# What you need to do:
Each line containing the word "white" must be copied from the material below.

# Given information:
◆ ◆ ◆ ◆ ◆ ◆ ◆
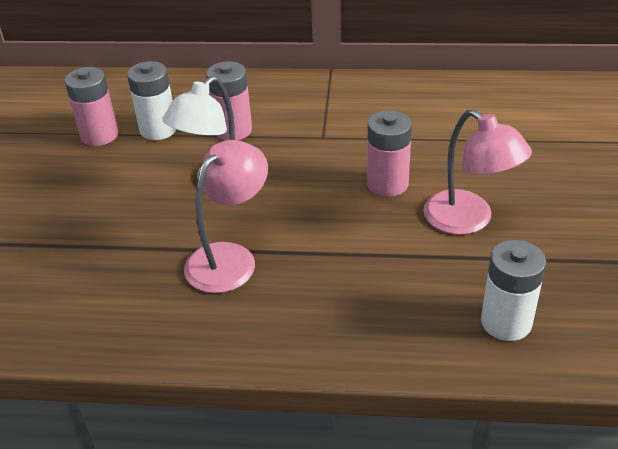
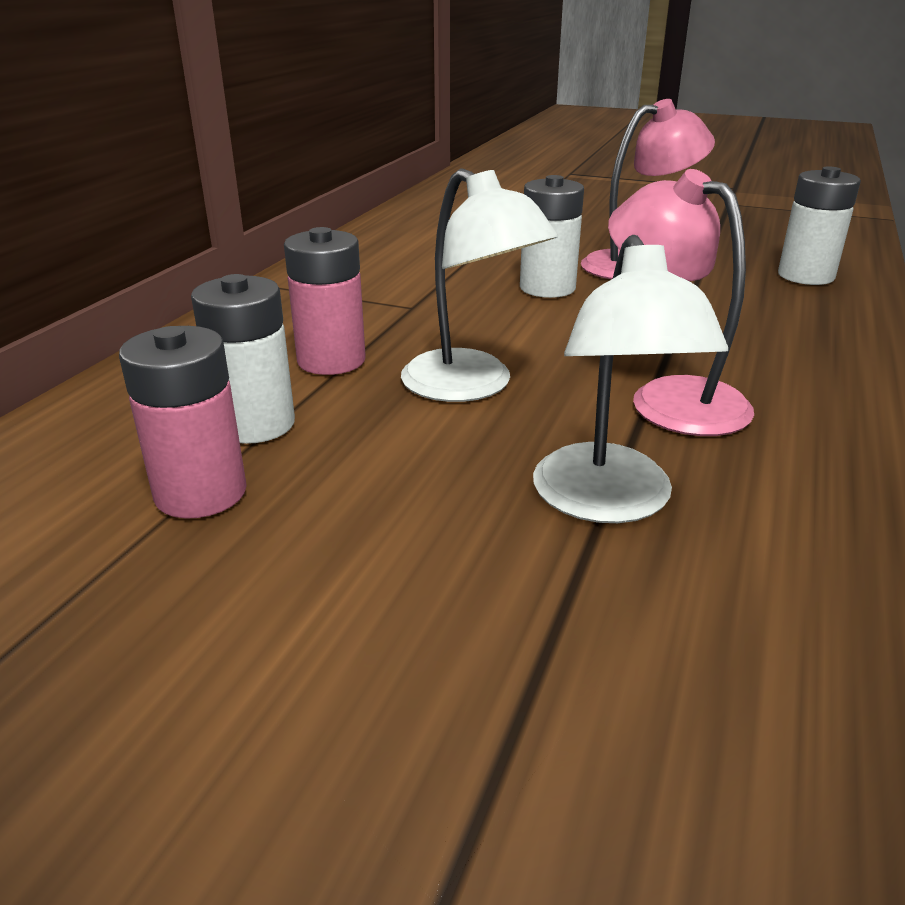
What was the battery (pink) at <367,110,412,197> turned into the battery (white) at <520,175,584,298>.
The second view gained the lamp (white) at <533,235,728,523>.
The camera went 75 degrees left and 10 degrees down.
◆ ◆ ◆ ◆ ◆ ◆ ◆
# Answer for the task:
What was the battery (pink) at <367,110,412,197> turned into the battery (white) at <520,175,584,298>.
The second view gained the lamp (white) at <533,235,728,523>.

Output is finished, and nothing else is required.